WORK ITEM: Only lines holding "pink" are needed; copy each of them from the data below.

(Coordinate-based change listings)
━━━━━━
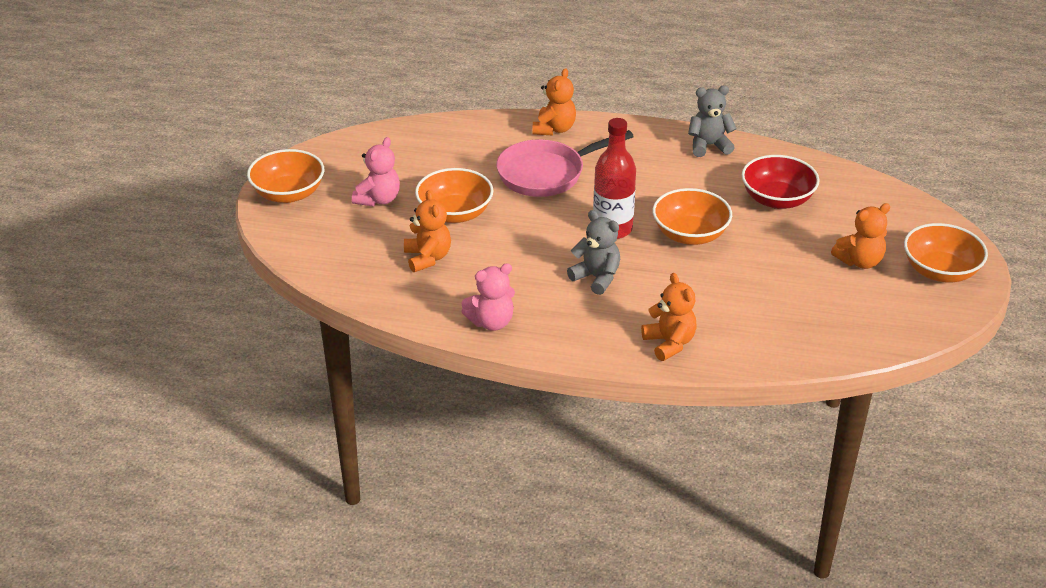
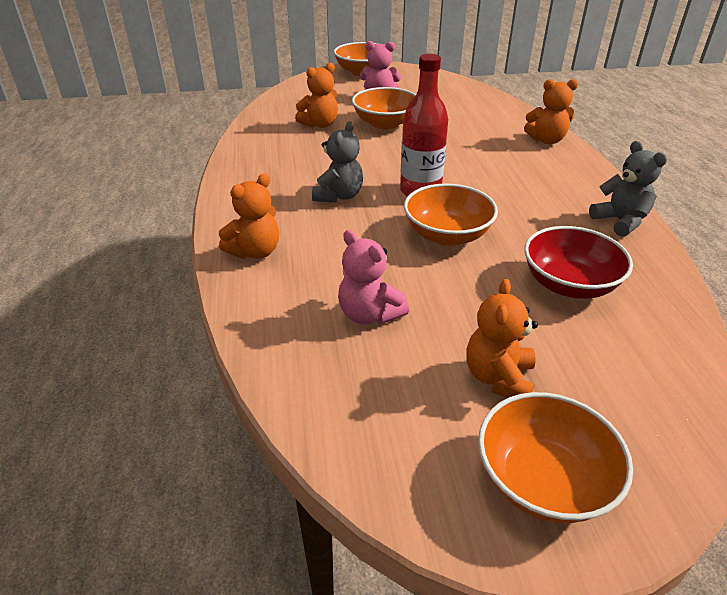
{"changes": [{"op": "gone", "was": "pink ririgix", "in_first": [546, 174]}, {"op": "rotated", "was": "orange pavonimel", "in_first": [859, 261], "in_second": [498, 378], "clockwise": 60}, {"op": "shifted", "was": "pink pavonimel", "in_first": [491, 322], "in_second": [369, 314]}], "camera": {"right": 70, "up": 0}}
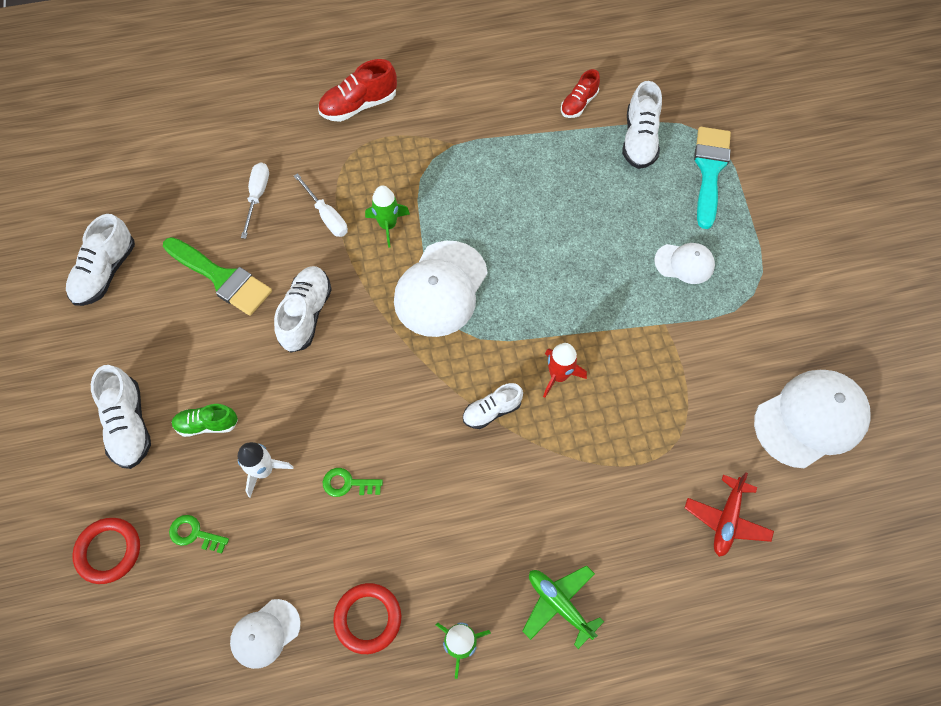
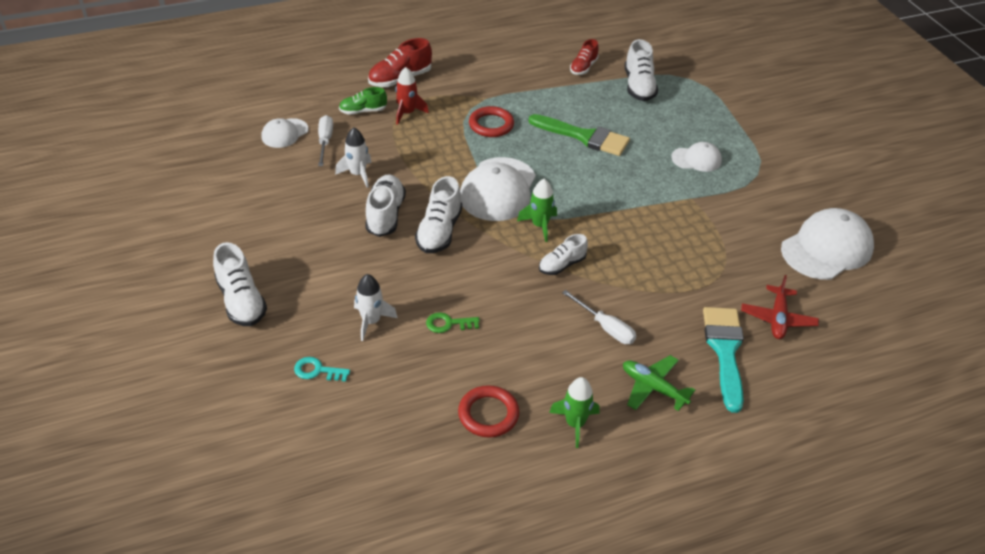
{"changes": [{"op": "shifted", "was": "turquoise mupikemen", "in_first": [709, 171], "in_second": [725, 351]}, {"op": "shifted", "was": "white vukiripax", "in_first": [326, 216], "in_second": [605, 327]}, {"op": "shifted", "was": "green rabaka", "in_first": [388, 225], "in_second": [539, 225]}, {"op": "shifted", "was": "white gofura", "in_first": [105, 272], "in_second": [439, 231]}, {"op": "shifted", "was": "green mupikemen", "in_first": [221, 278], "in_second": [584, 137]}, {"op": "shifted", "was": "red rabaka", "in_first": [558, 375], "in_second": [407, 113]}, {"op": "shifted", "was": "green gofura", "in_first": [207, 424], "in_second": [363, 111]}, {"op": "repainted", "was": "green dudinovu", "now": "turquoise dudinovu", "in_first": [194, 534], "in_second": [317, 371]}, {"op": "shifted", "was": "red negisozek", "in_first": [109, 551], "in_second": [491, 125]}, {"op": "shifted", "was": "white nemakopil", "in_first": [265, 633], "in_second": [284, 133]}, {"op": "new", "now": "white rabaka", "in_second": [358, 174]}], "camera": {"right": -10, "up": -20}}
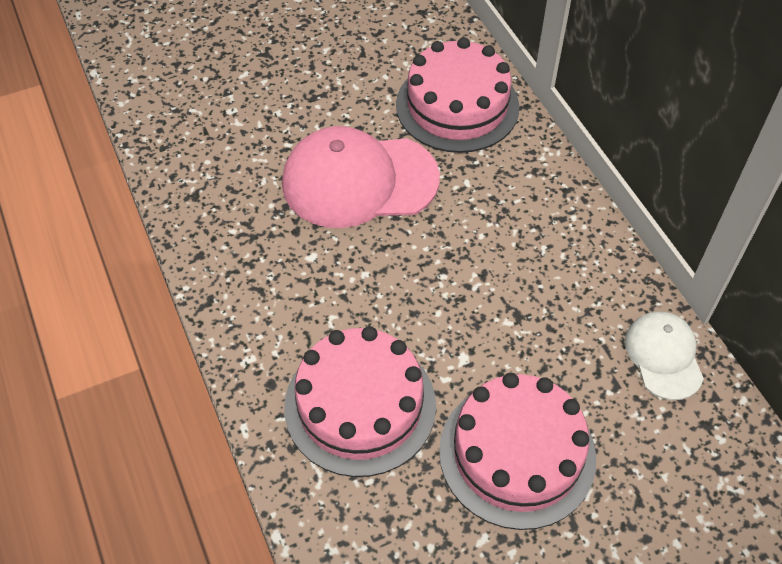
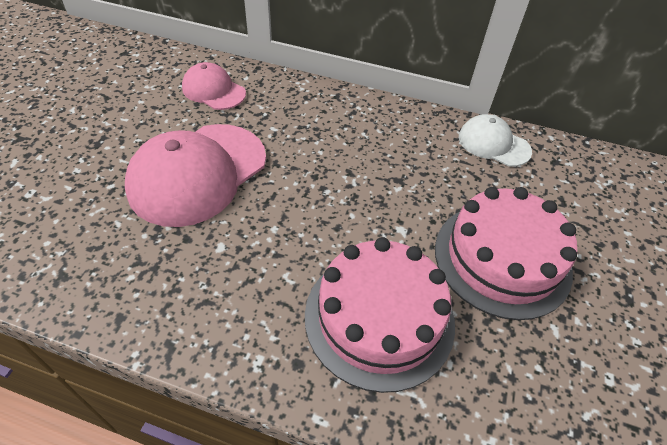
{"changes": [{"op": "swapped", "was": "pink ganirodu", "now": "pink nemakopil", "in_first": [457, 106], "in_second": [213, 90]}], "camera": {"right": -50, "up": -5}}
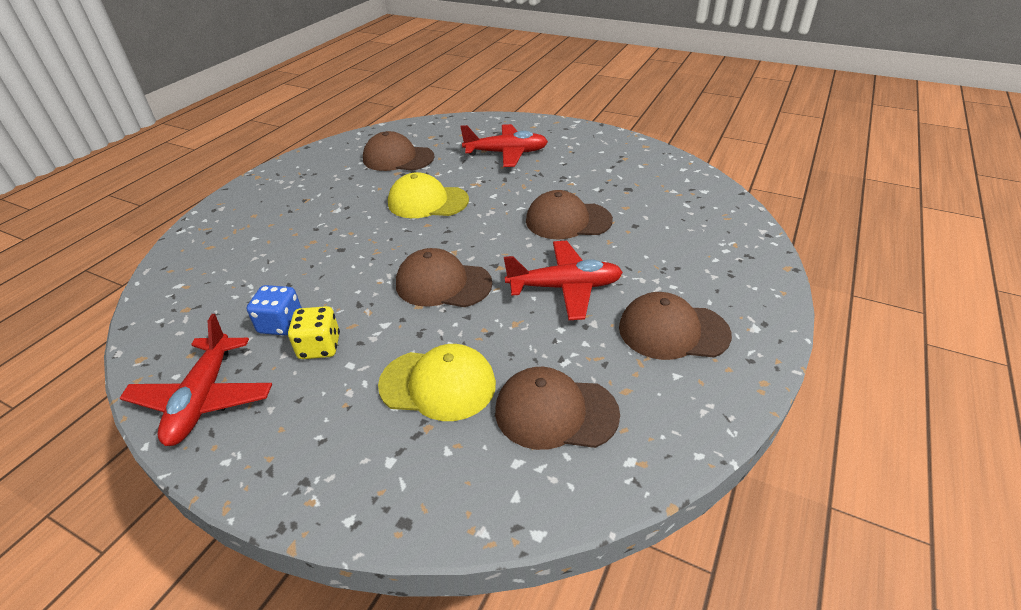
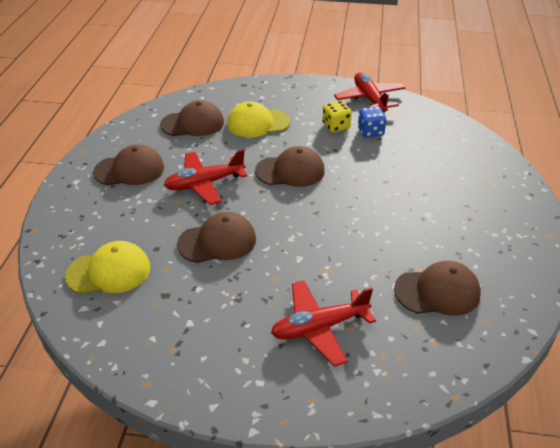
{"changes": [{"op": "shifted", "was": "yellow nemakopil", "in_first": [427, 202], "in_second": [109, 272]}], "camera": {"right": 160, "up": 0}}
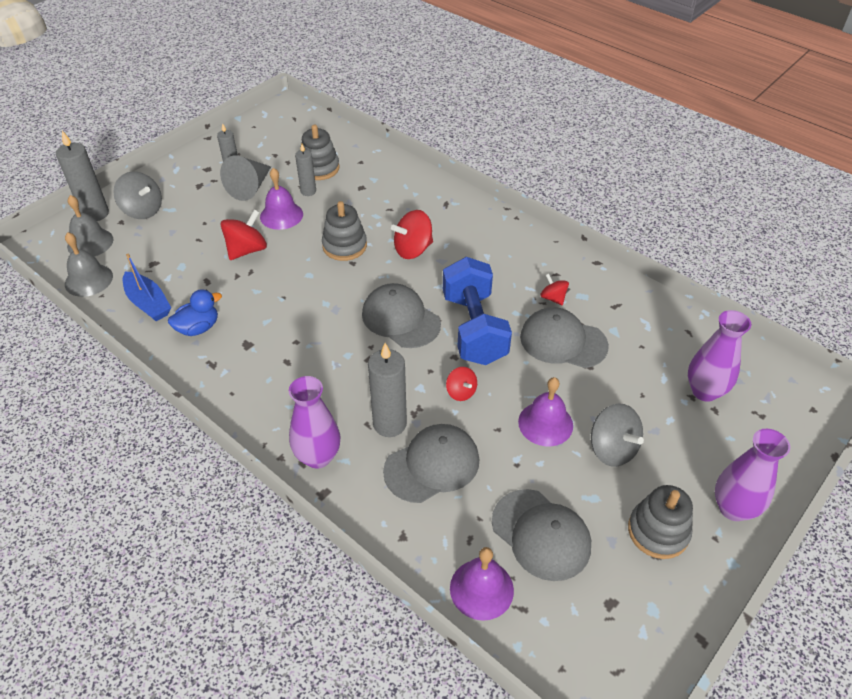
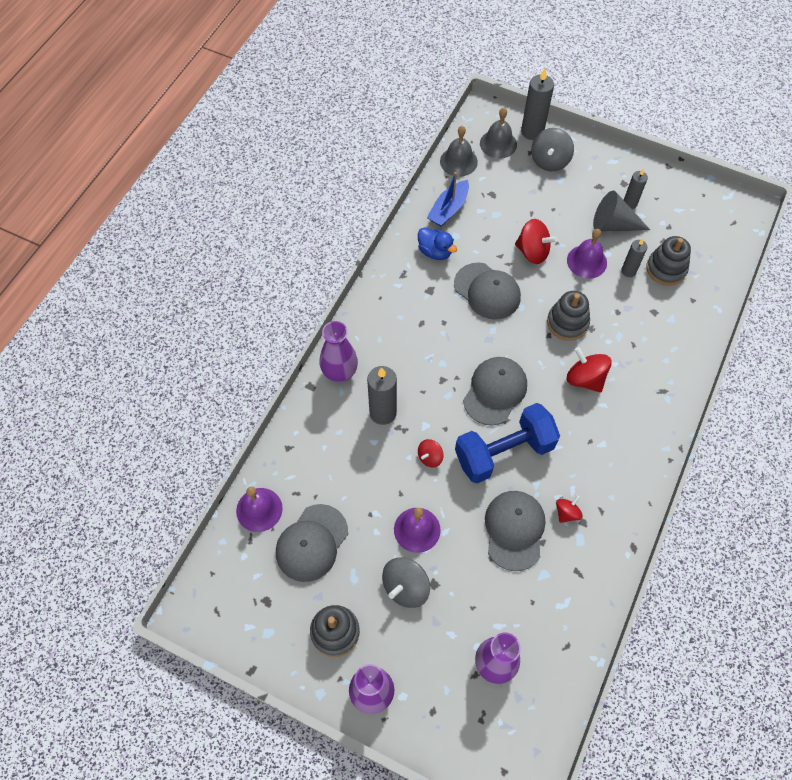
{"changes": [{"op": "shifted", "was": "grey nemakopil", "in_first": [432, 465], "in_second": [487, 291]}], "camera": {"right": 75, "up": 15}}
━━━━━━
THE COMPLETED TASK:
{"changes": [{"op": "gone", "was": "pink ririgix", "in_first": [546, 174]}, {"op": "rotated", "was": "orange pavonimel", "in_first": [859, 261], "in_second": [498, 378], "clockwise": 60}, {"op": "shifted", "was": "pink pavonimel", "in_first": [491, 322], "in_second": [369, 314]}], "camera": {"right": 70, "up": 0}}
{"changes": [{"op": "swapped", "was": "pink ganirodu", "now": "pink nemakopil", "in_first": [457, 106], "in_second": [213, 90]}], "camera": {"right": -50, "up": -5}}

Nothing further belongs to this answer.